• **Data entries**

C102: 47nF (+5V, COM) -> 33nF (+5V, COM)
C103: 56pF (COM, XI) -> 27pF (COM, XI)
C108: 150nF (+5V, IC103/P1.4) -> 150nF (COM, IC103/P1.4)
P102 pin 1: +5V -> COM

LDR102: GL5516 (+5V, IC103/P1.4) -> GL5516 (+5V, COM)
---
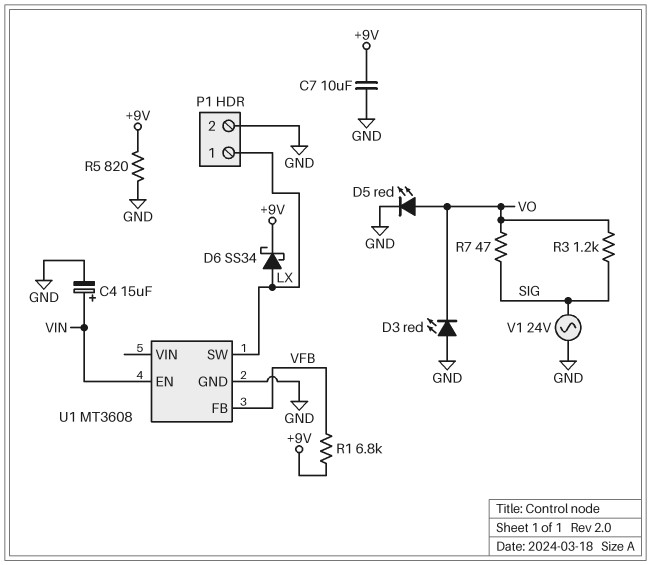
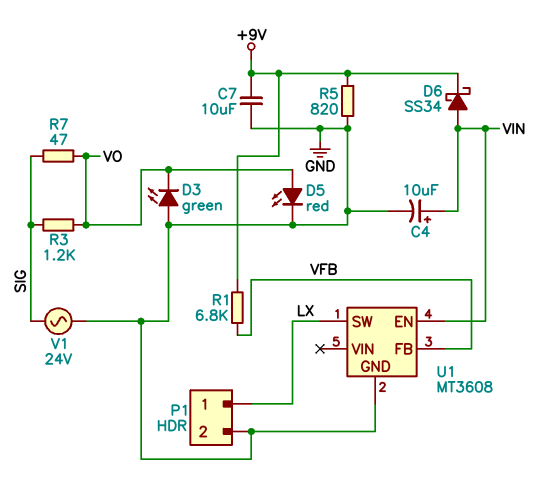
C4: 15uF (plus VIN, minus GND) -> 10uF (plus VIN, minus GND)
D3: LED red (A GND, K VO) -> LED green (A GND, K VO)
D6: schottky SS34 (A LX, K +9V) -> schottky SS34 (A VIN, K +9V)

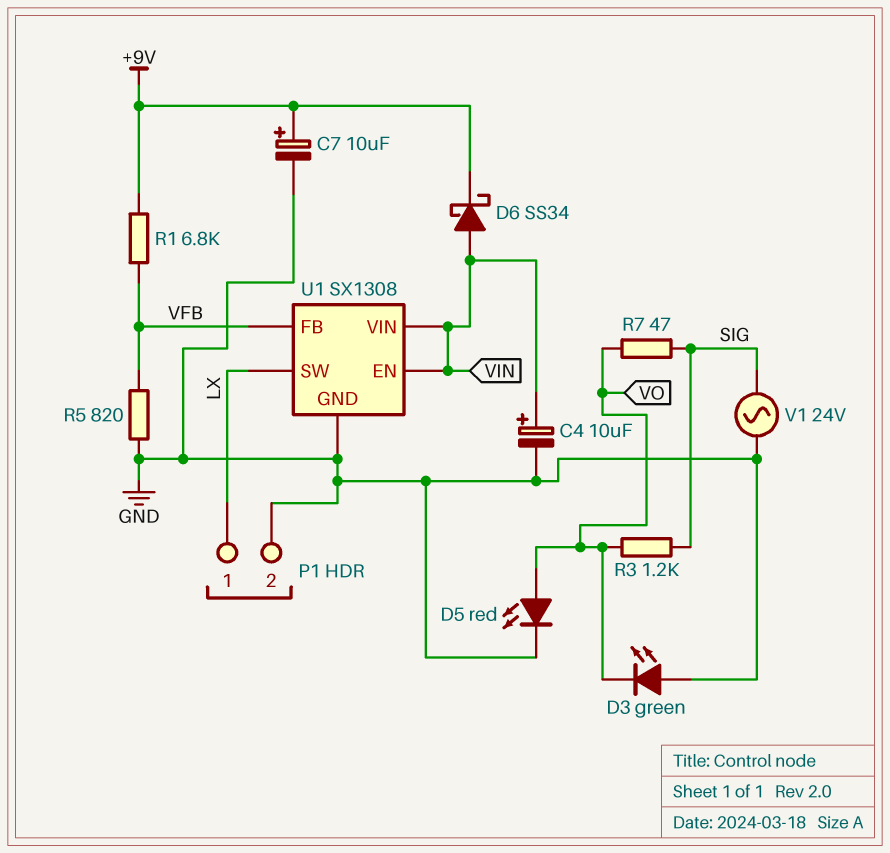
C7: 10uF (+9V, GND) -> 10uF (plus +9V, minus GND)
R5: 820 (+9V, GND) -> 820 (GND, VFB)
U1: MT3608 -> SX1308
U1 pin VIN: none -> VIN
==
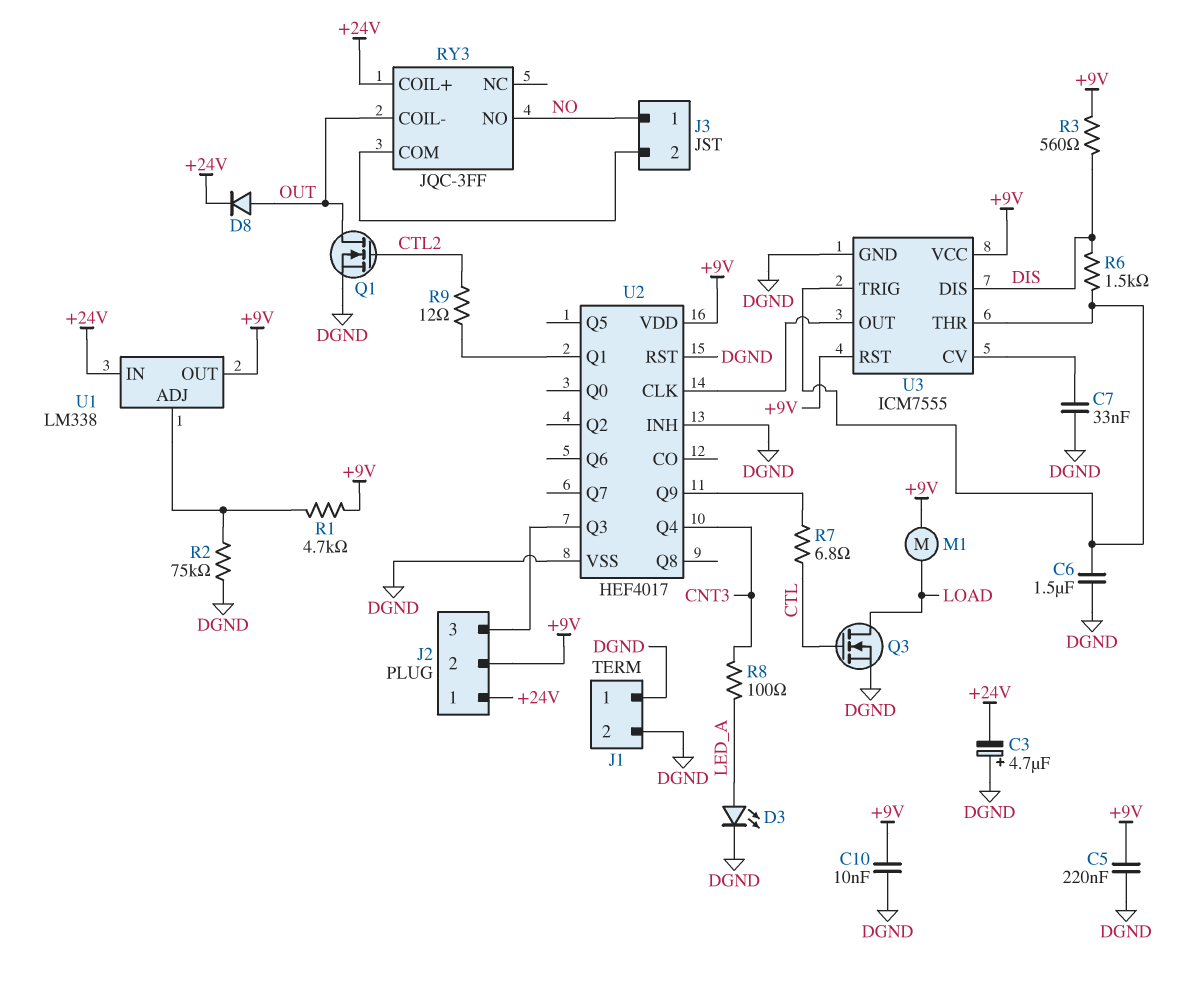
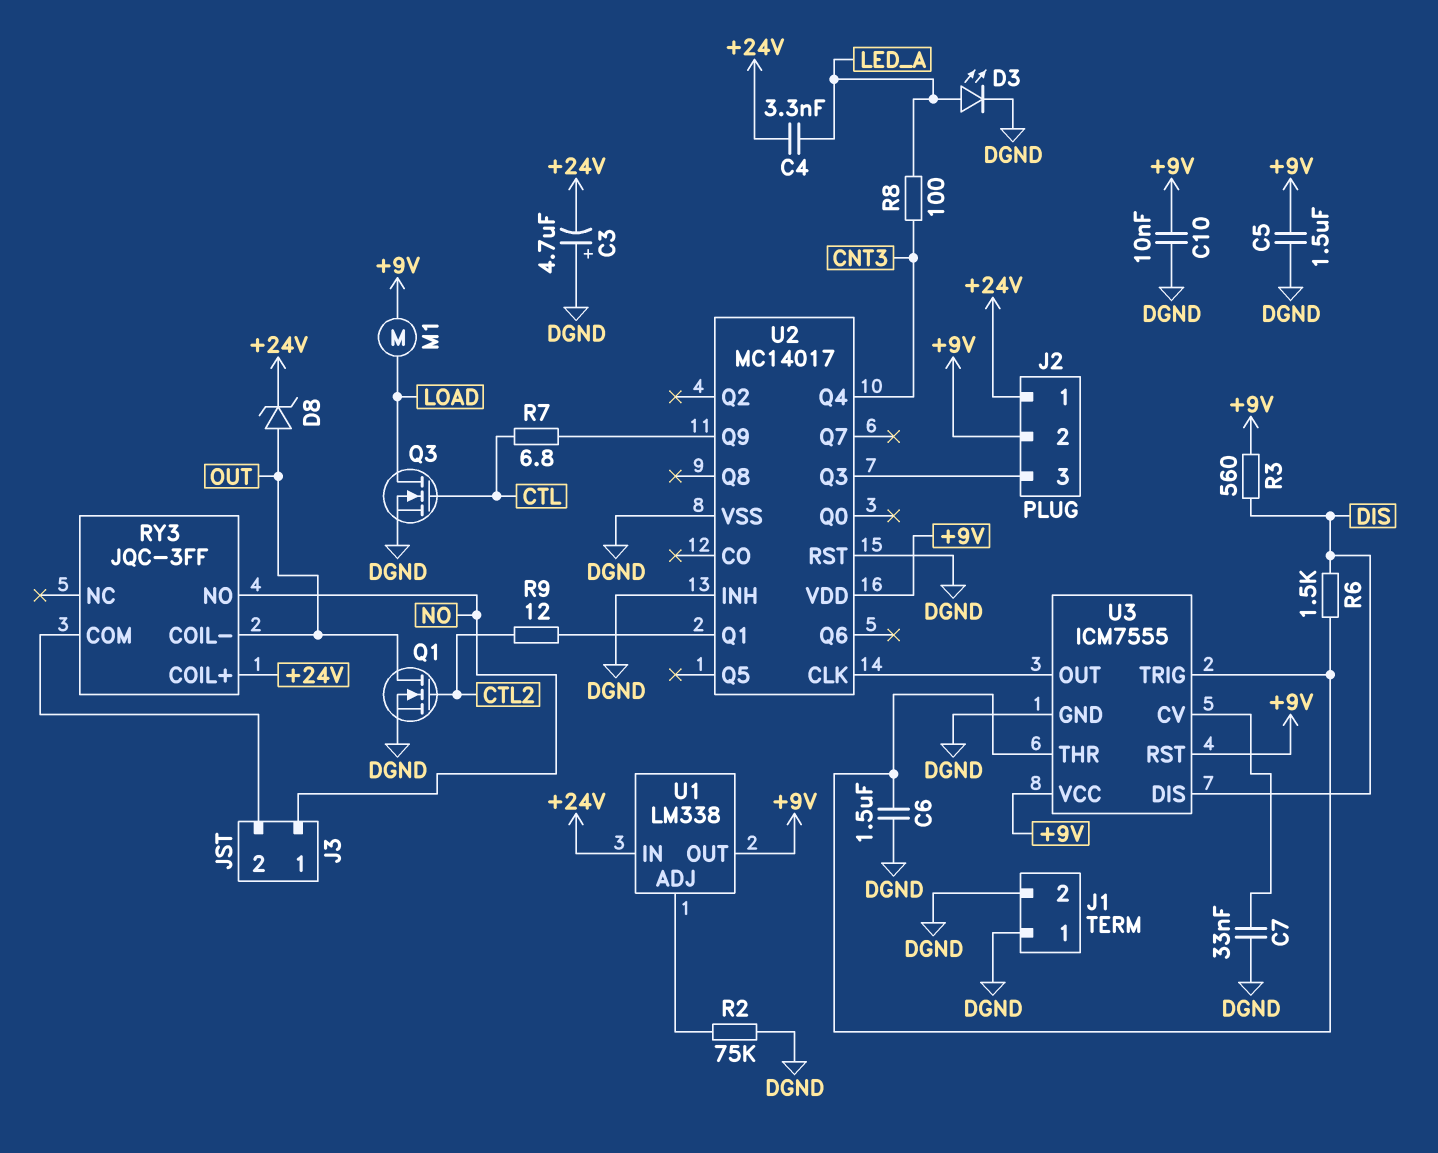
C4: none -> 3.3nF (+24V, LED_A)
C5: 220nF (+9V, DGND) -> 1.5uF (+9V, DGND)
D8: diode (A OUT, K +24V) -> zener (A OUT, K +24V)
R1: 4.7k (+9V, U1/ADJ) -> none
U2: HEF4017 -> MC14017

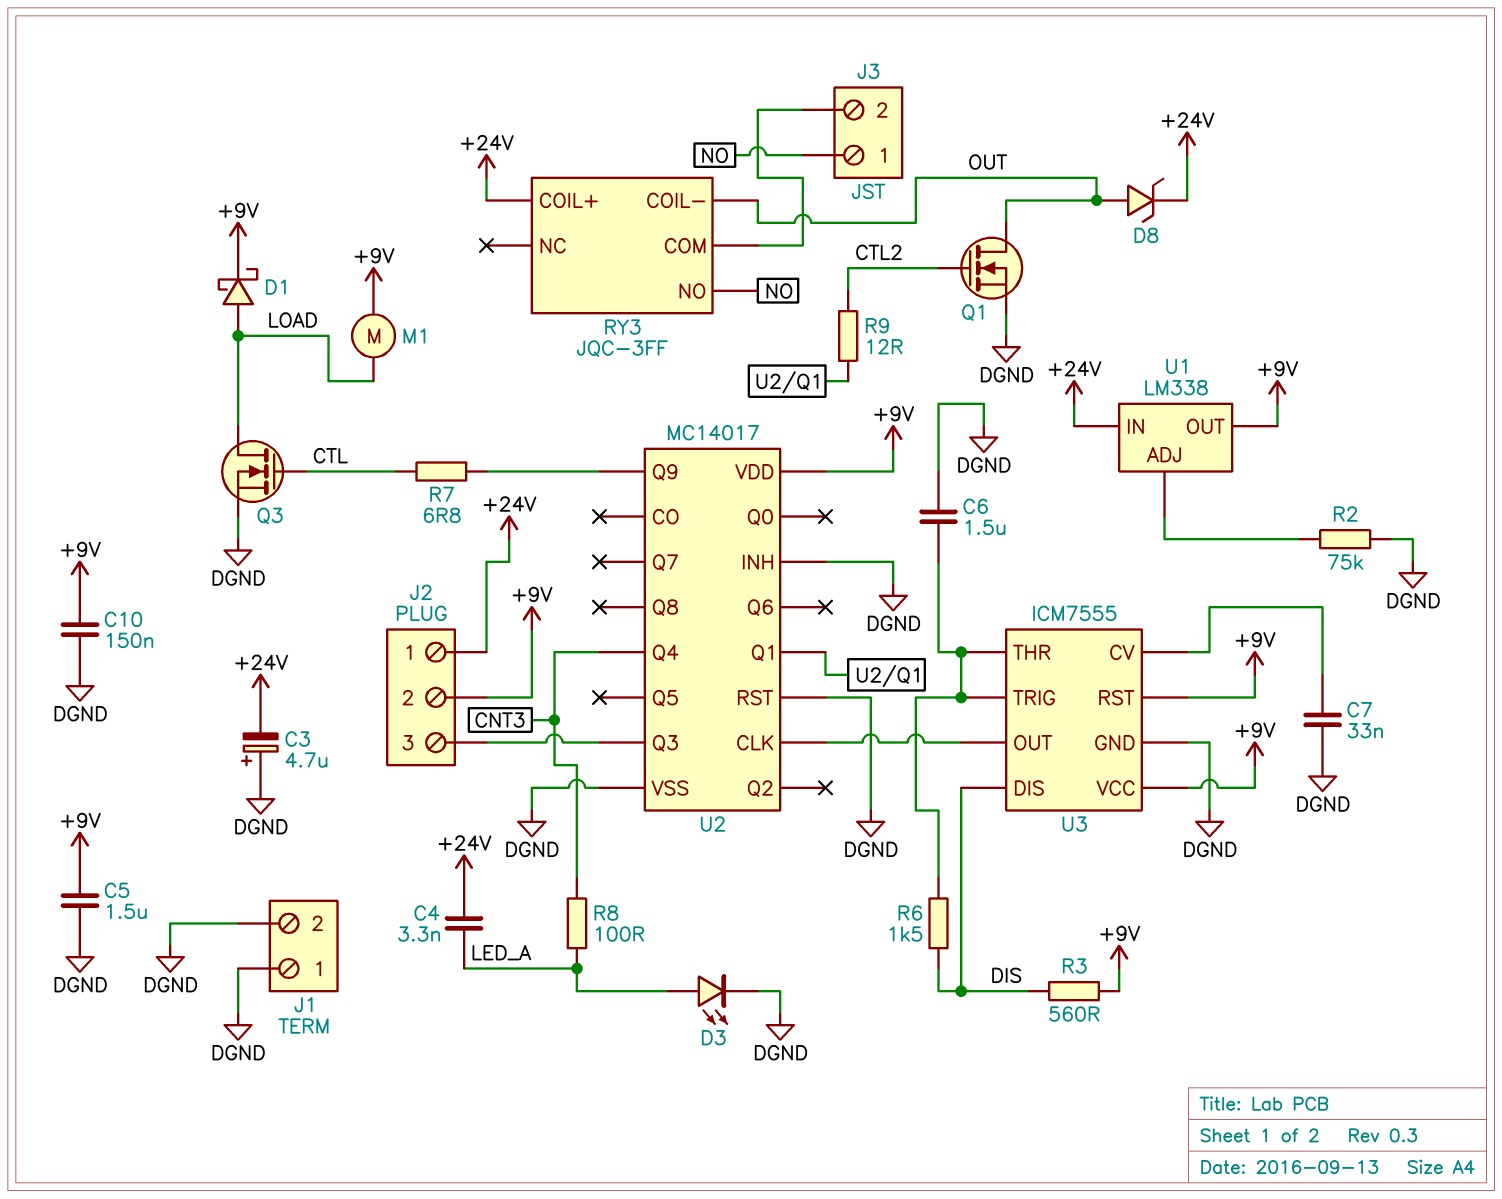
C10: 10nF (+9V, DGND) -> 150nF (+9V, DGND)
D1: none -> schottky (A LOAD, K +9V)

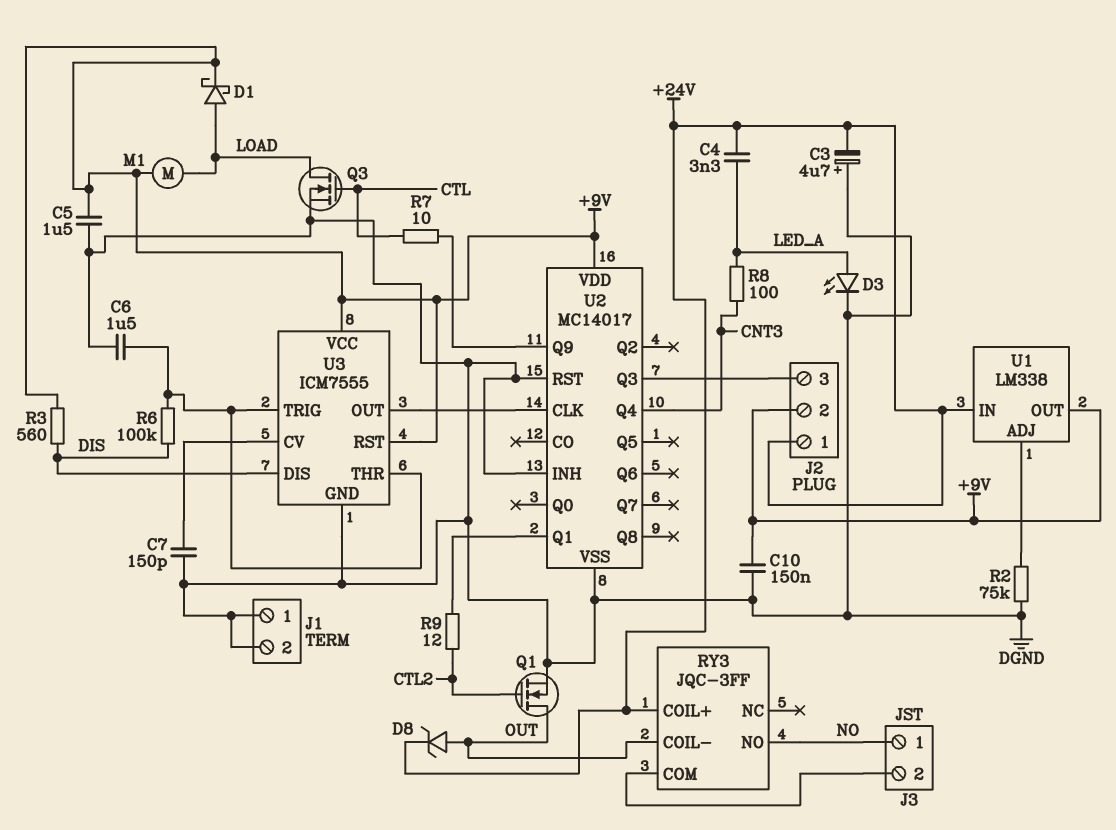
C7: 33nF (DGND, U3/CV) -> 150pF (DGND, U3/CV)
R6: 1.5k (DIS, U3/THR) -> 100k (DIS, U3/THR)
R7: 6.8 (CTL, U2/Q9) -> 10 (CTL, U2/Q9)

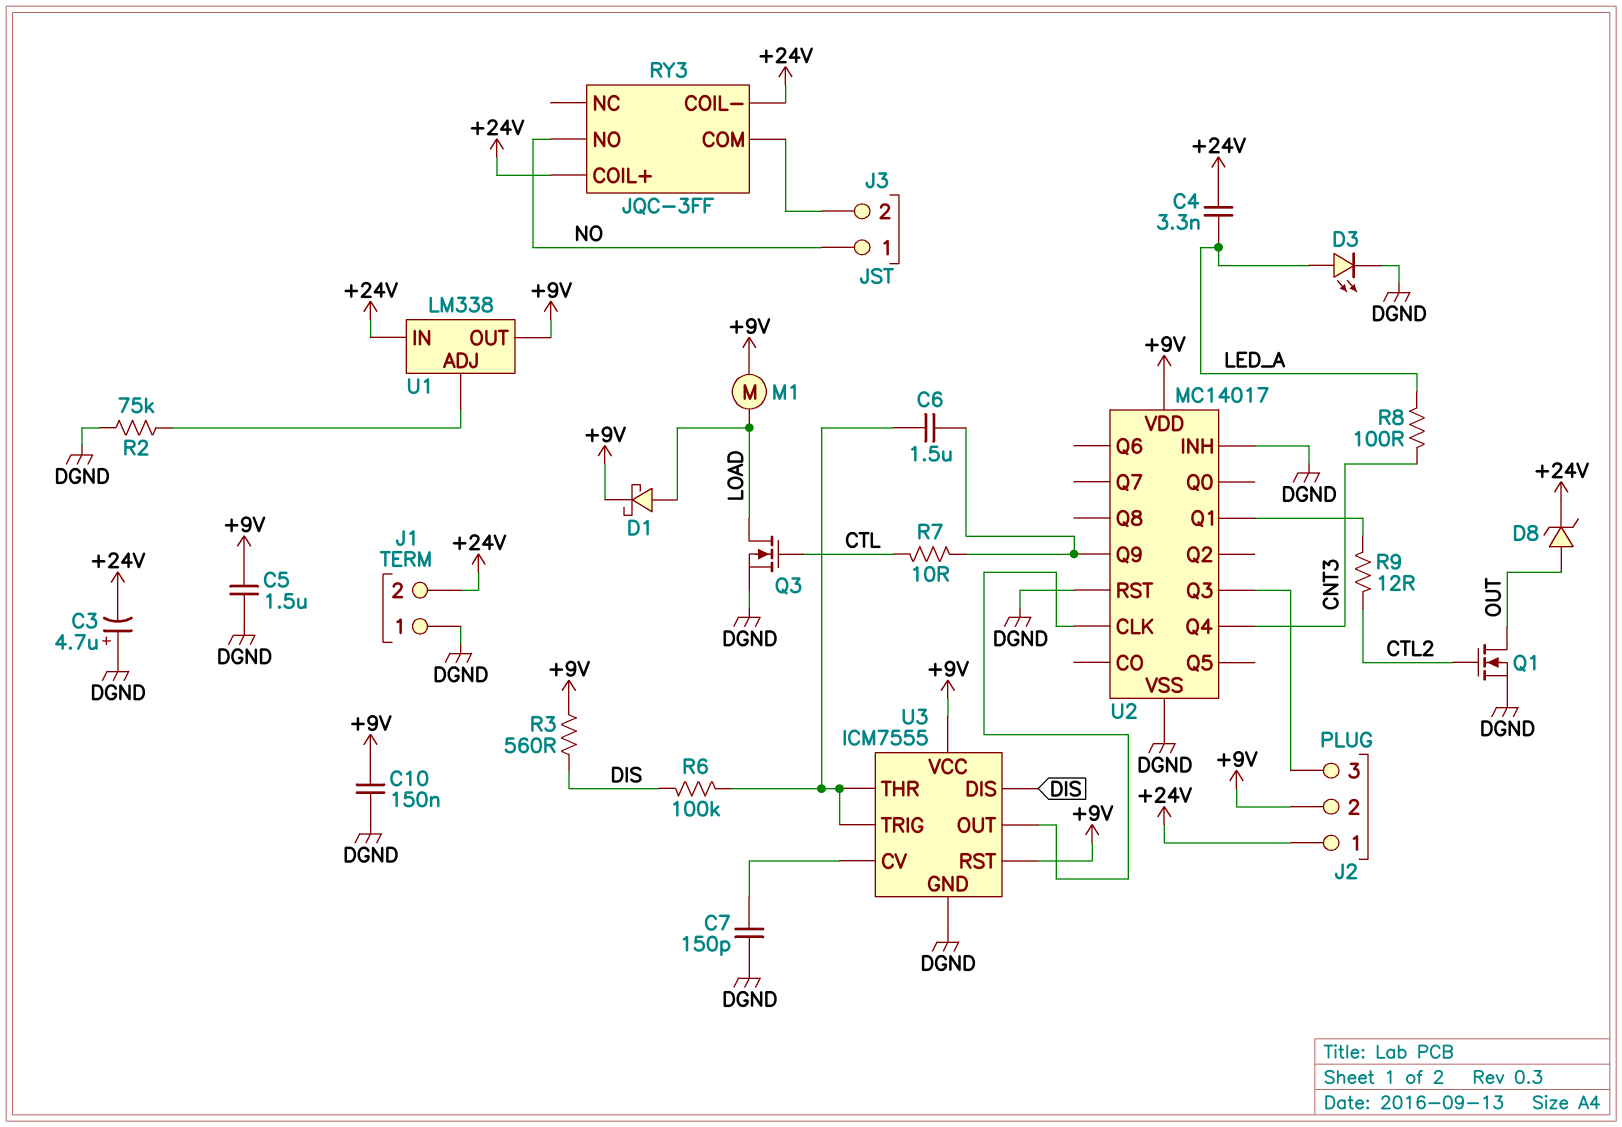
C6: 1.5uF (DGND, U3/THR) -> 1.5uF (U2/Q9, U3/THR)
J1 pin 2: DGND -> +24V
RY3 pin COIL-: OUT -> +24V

• **WHAT YOU ARE ASKED TO DO**
Copy out the lines above exactly, beginning at the one that contains "C102: 47nF (+5V, COM) -> 33nF (+5V, COM)" and ending at the one that contains "LDR102: GL5516 (+5V, IC103/P1.4)".

• **REPLY TO THE EXERCISE**
C102: 47nF (+5V, COM) -> 33nF (+5V, COM)
C103: 56pF (COM, XI) -> 27pF (COM, XI)
C108: 150nF (+5V, IC103/P1.4) -> 150nF (COM, IC103/P1.4)
P102 pin 1: +5V -> COM

LDR102: GL5516 (+5V, IC103/P1.4) -> GL5516 (+5V, COM)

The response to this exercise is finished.